== Source material

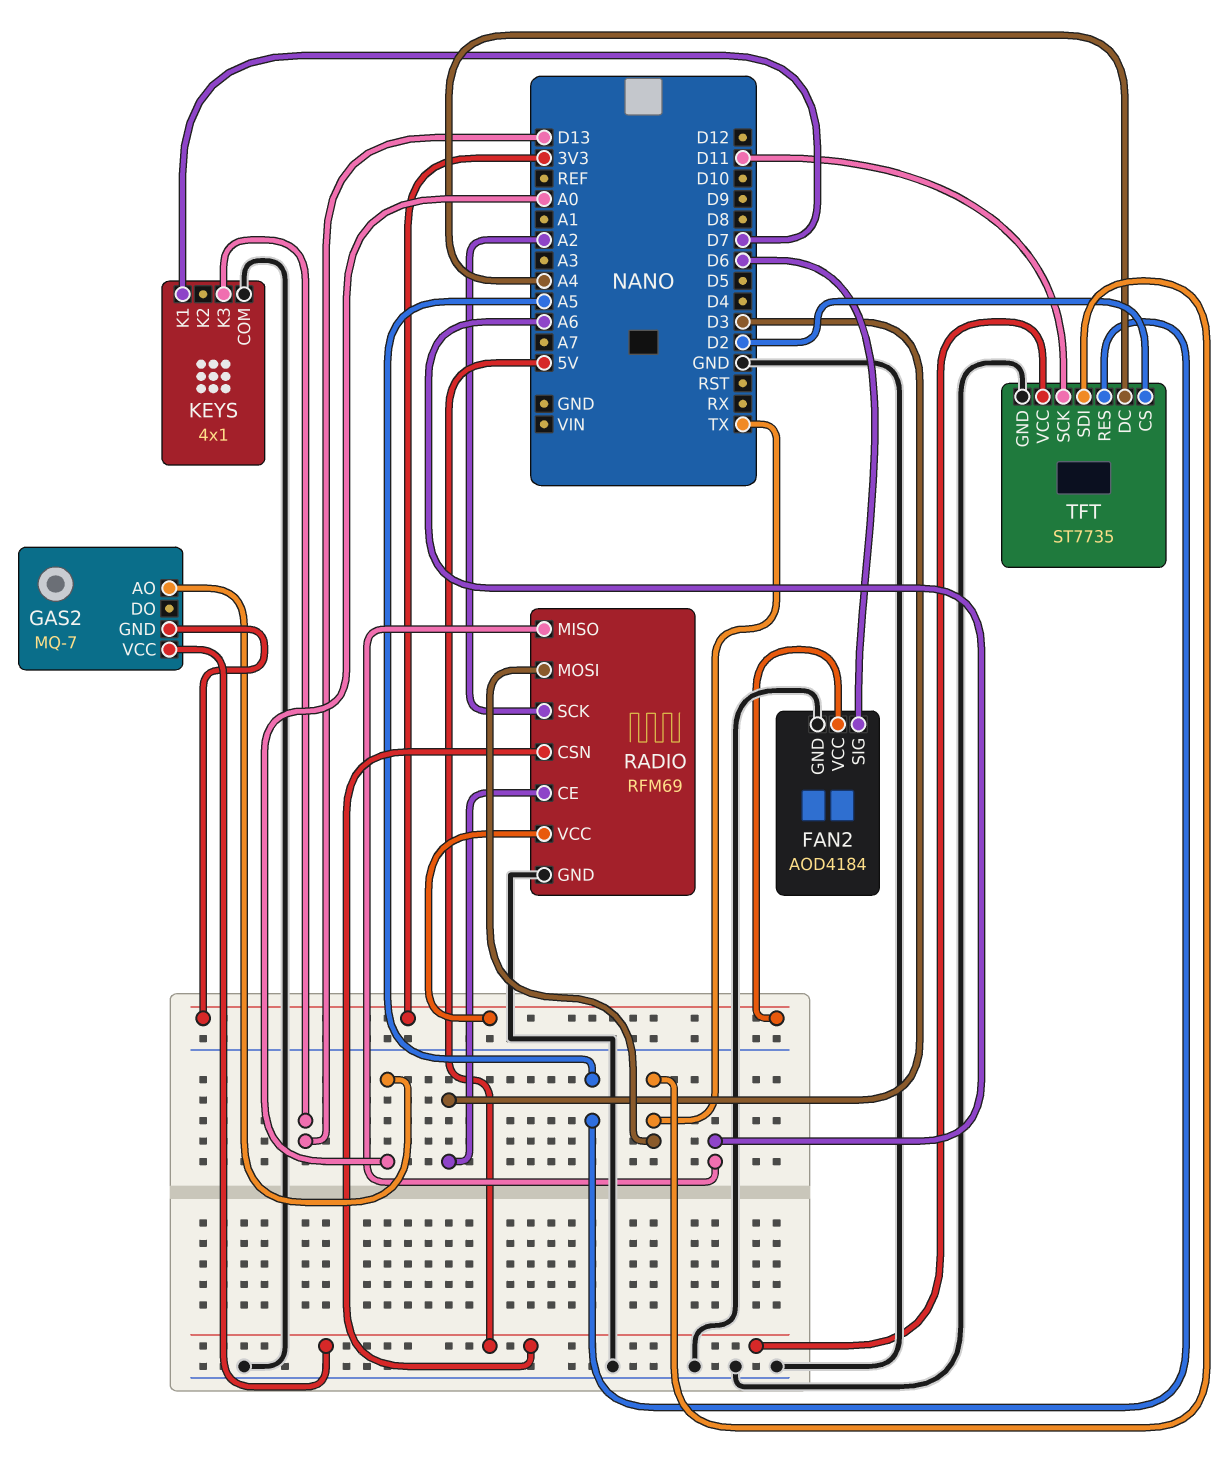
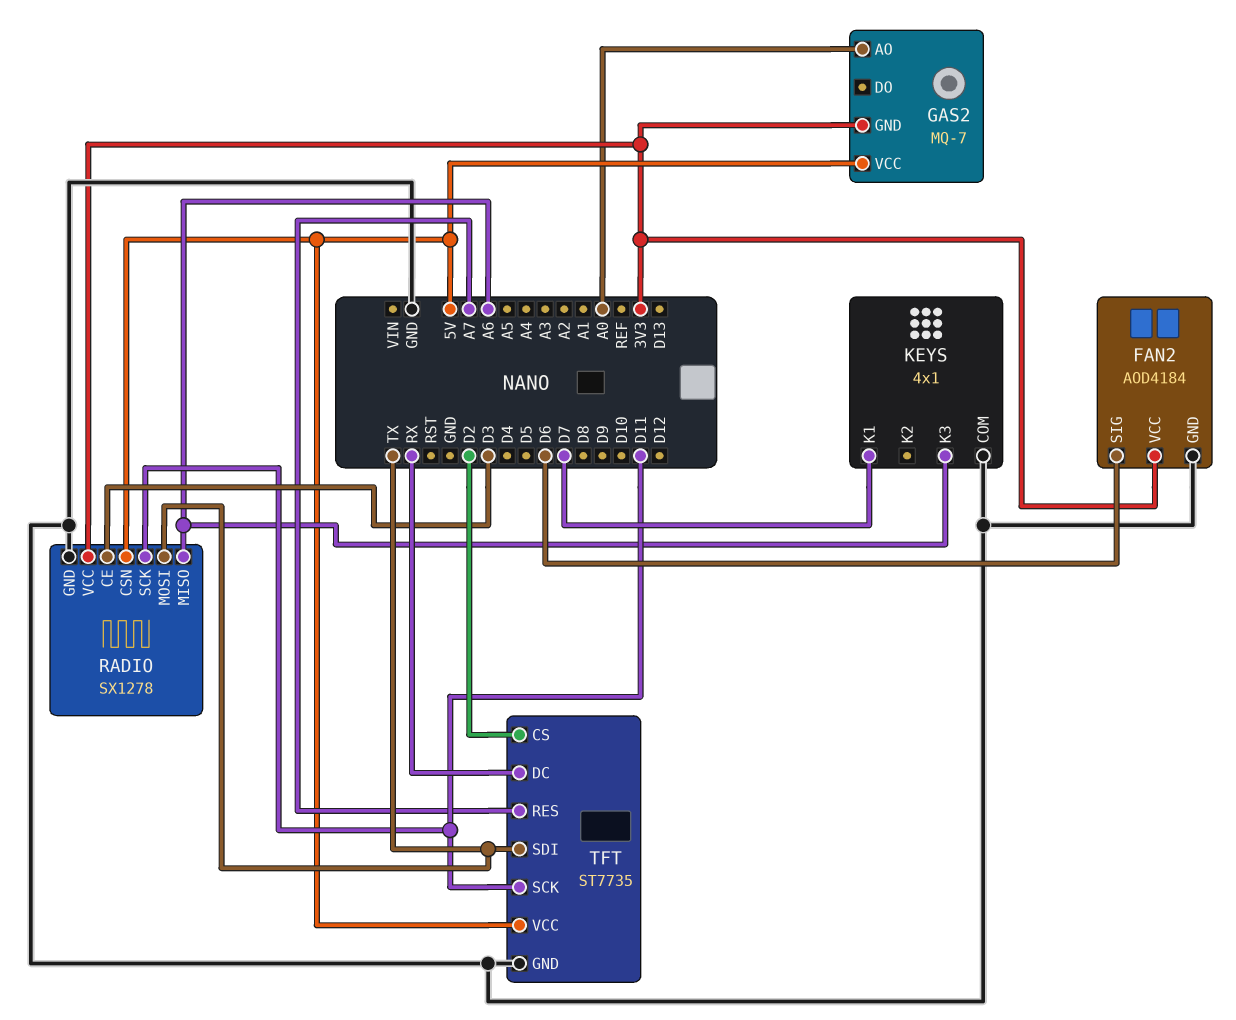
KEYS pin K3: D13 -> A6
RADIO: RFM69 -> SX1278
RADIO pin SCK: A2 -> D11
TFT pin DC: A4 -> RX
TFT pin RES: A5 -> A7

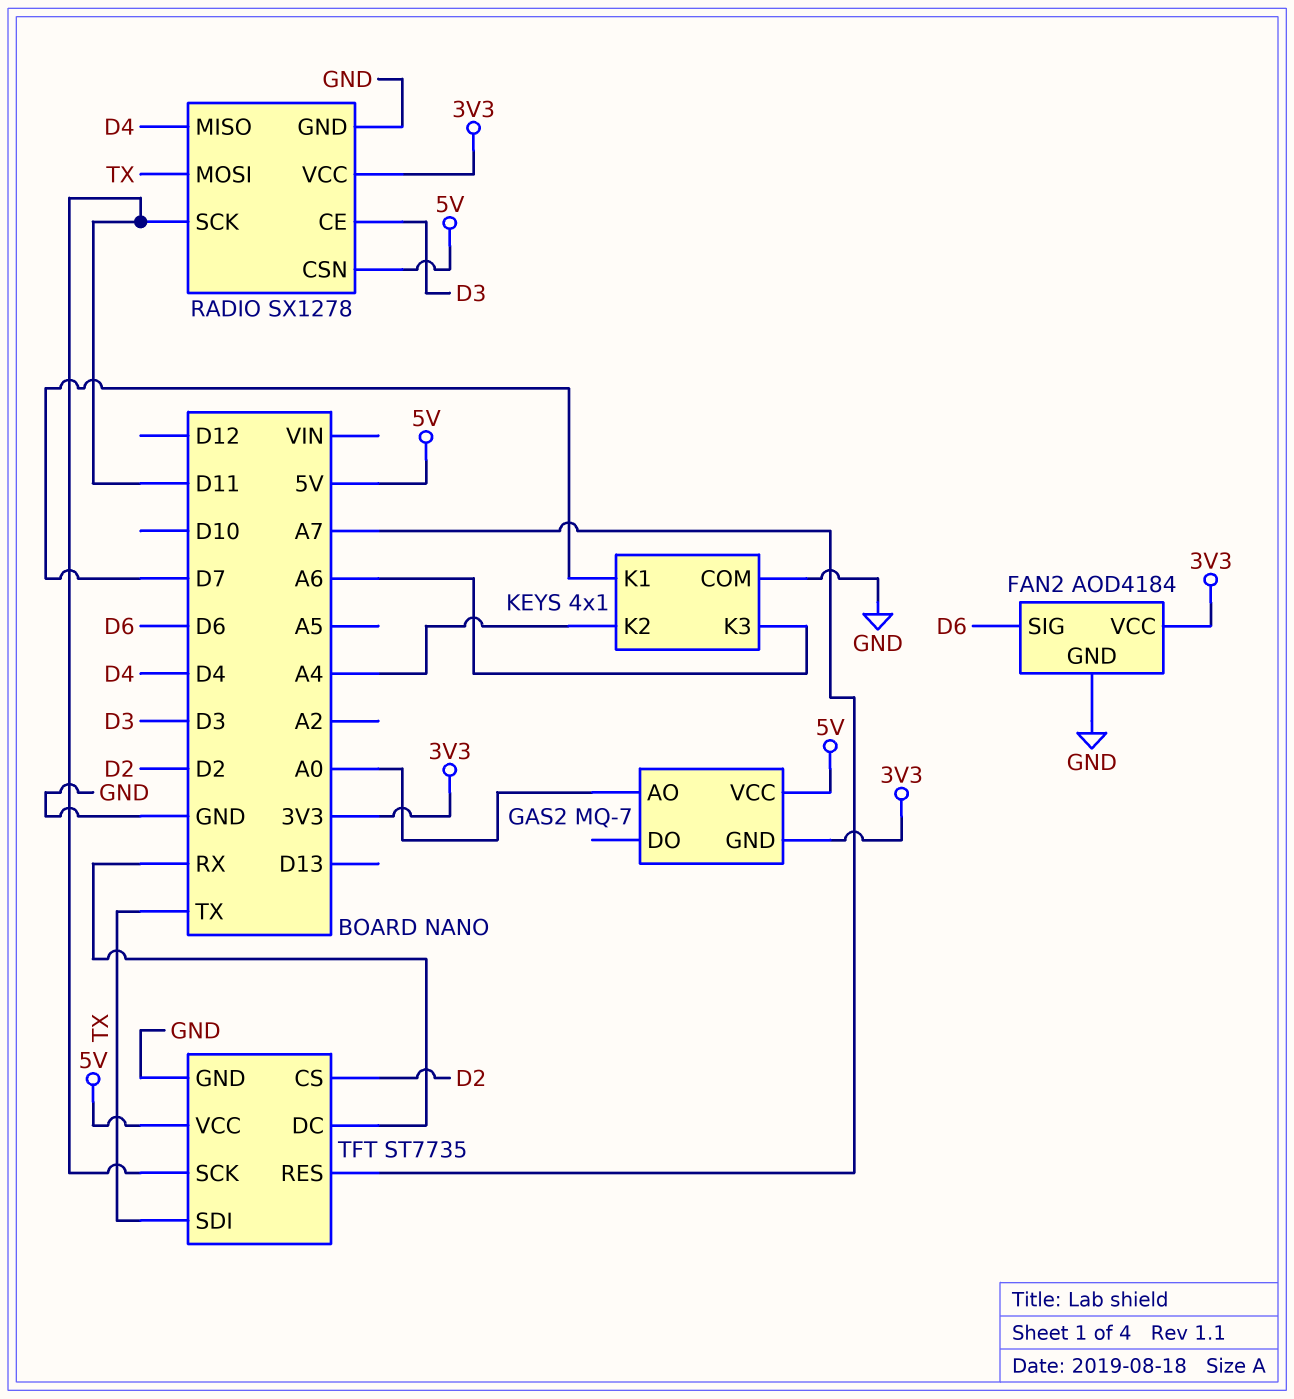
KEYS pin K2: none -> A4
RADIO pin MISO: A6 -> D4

====

Aim of the exercise:
Drop the pictures, then transcribe the lines from the one containing "RADIO: RFM69 -> SX1278" to the end of the data above, exactly and nothing more.

The completed task:
RADIO: RFM69 -> SX1278
RADIO pin SCK: A2 -> D11
TFT pin DC: A4 -> RX
TFT pin RES: A5 -> A7

KEYS pin K2: none -> A4
RADIO pin MISO: A6 -> D4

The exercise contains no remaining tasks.